(DATA SHOWN begins)

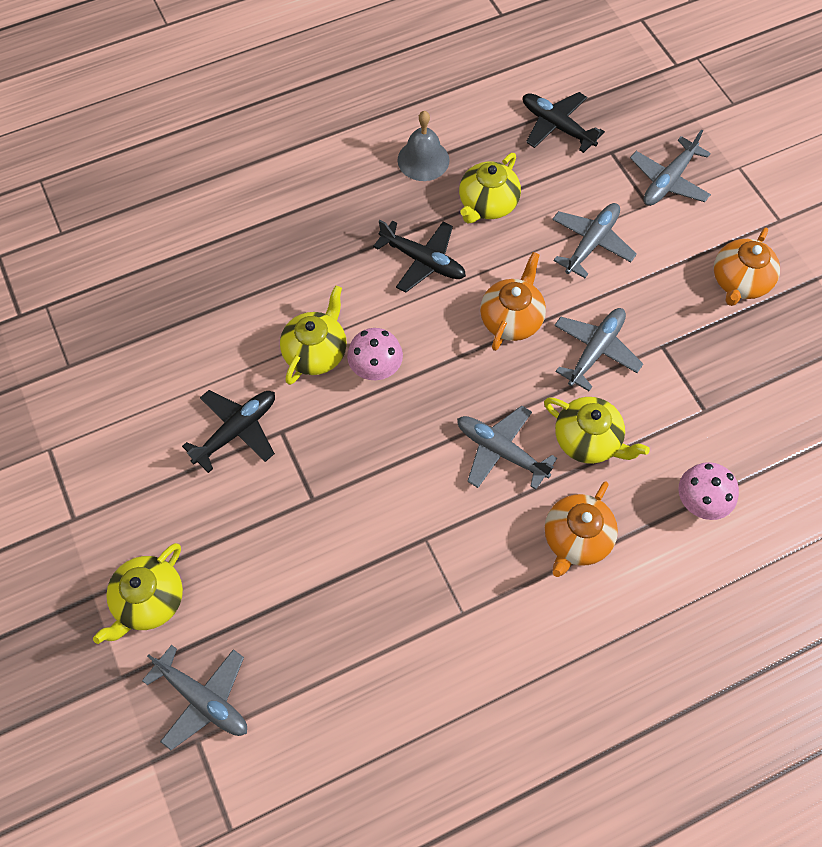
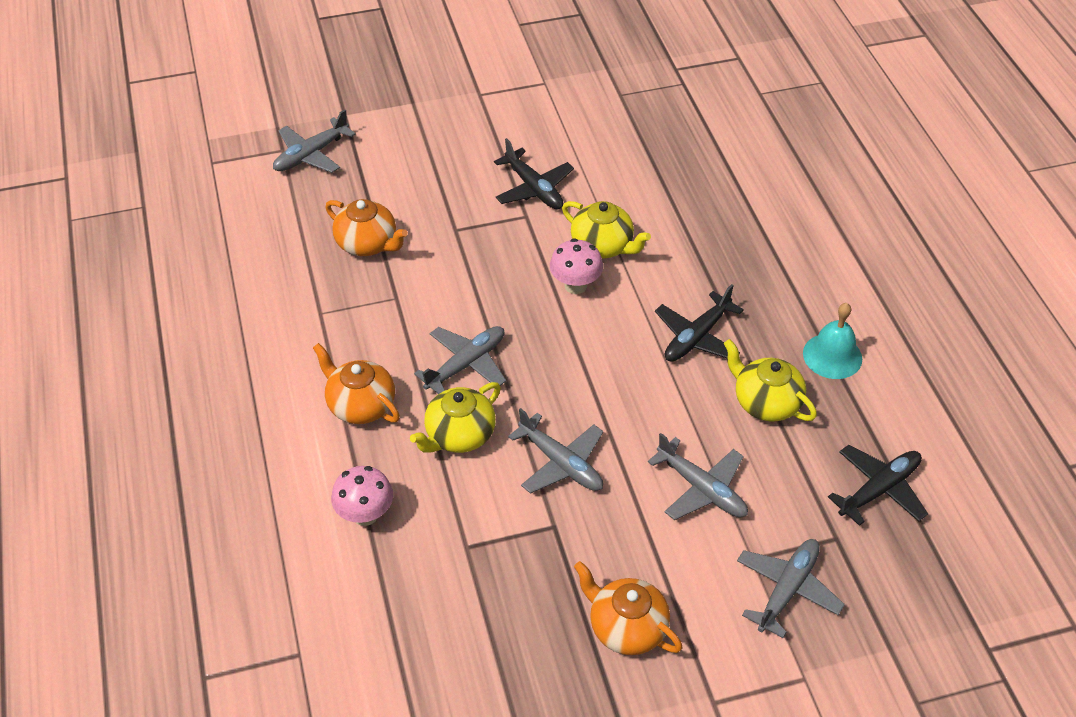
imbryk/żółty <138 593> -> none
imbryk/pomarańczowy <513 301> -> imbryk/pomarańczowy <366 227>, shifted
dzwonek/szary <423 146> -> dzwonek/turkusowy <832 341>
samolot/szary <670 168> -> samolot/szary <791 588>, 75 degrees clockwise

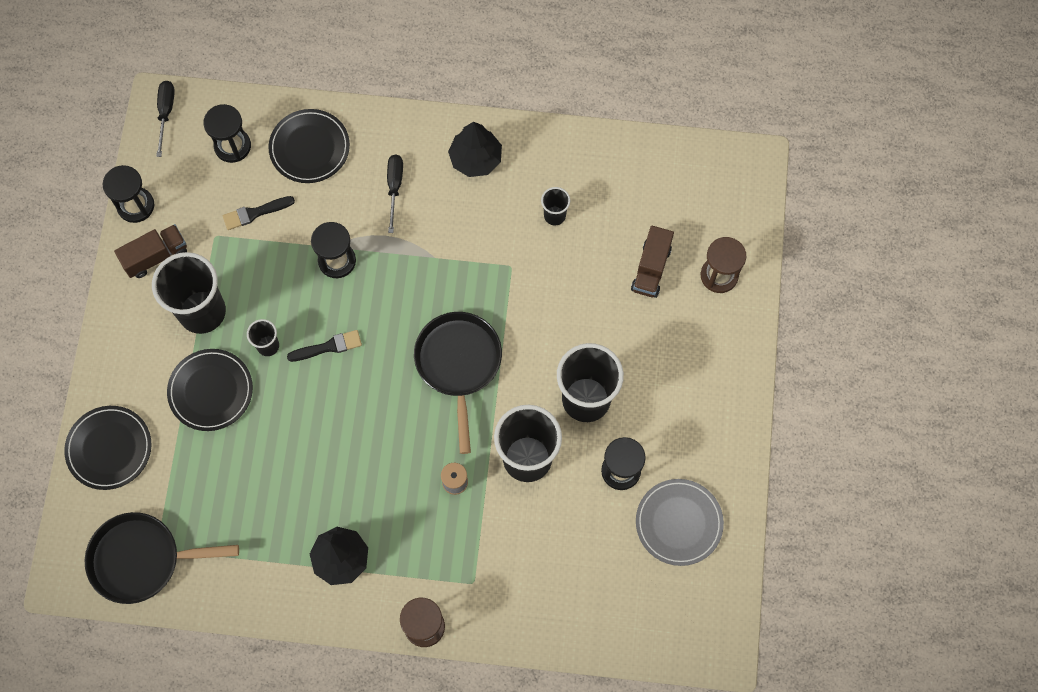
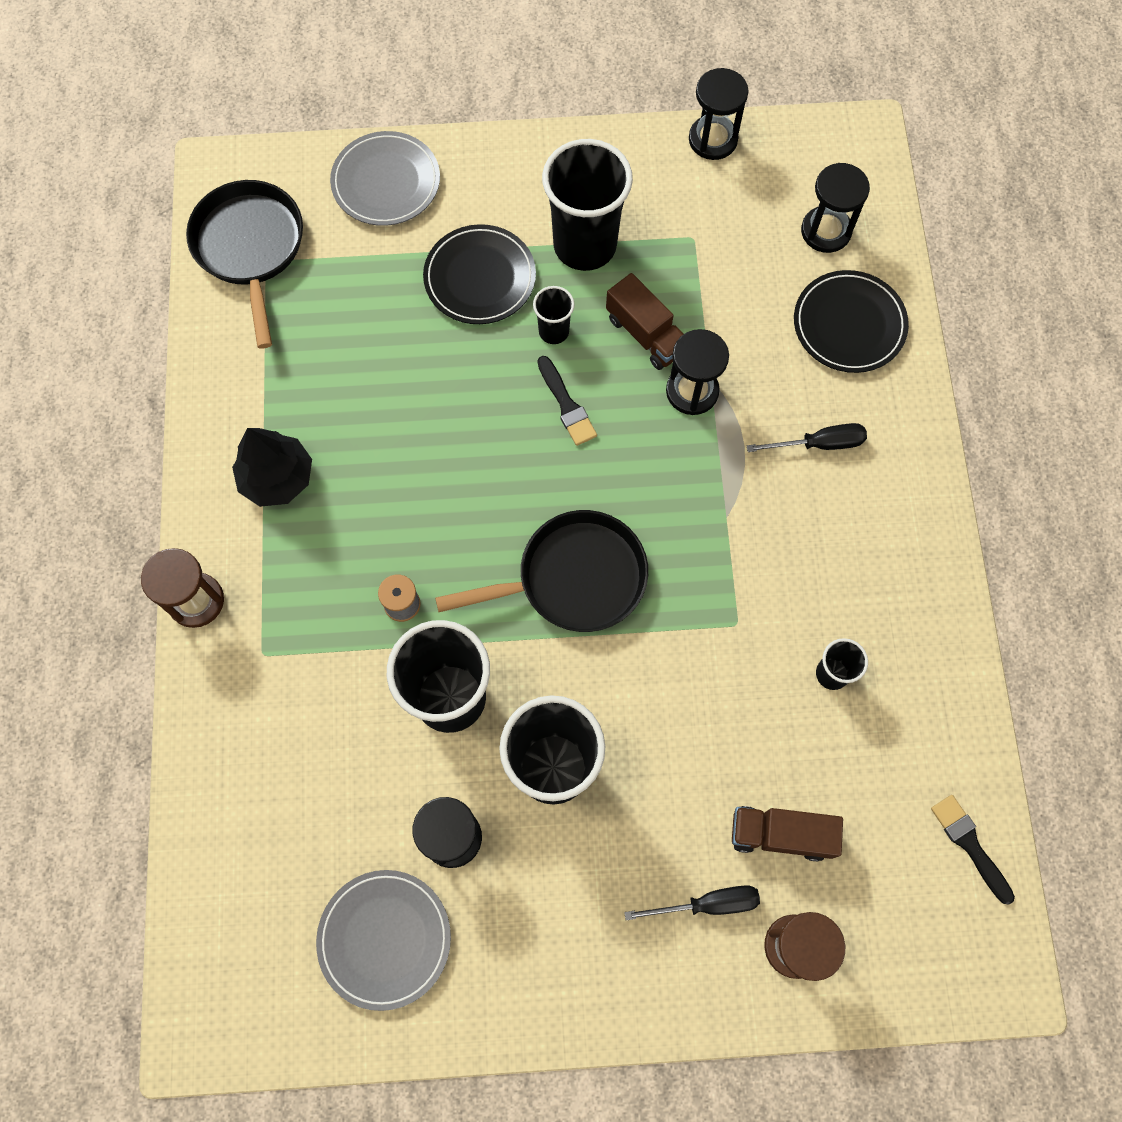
drzewko/czarny <475 149> -> none
ciężarówka/brązowy <150 251> -> ciężarówka/brązowy <645 321>, shifted
śrubokręt/czarny <165 119> -> śrubokręt/czarny <692 902>, shifted
pędzel/czarny <259 213> -> pędzel/czarny <973 849>, shifted
talerz/czarny <107 448> -> talerz/szary <385 178>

(DATA SHOWN ends)

#### [YOUR GOAL]
Set down each entry again exactly as written. Pictures stay out.

#### [EXERCISE OUTPUT]
imbryk/żółty <138 593> -> none
imbryk/pomarańczowy <513 301> -> imbryk/pomarańczowy <366 227>, shifted
dzwonek/szary <423 146> -> dzwonek/turkusowy <832 341>
samolot/szary <670 168> -> samolot/szary <791 588>, 75 degrees clockwise

drzewko/czarny <475 149> -> none
ciężarówka/brązowy <150 251> -> ciężarówka/brązowy <645 321>, shifted
śrubokręt/czarny <165 119> -> śrubokręt/czarny <692 902>, shifted
pędzel/czarny <259 213> -> pędzel/czarny <973 849>, shifted
talerz/czarny <107 448> -> talerz/szary <385 178>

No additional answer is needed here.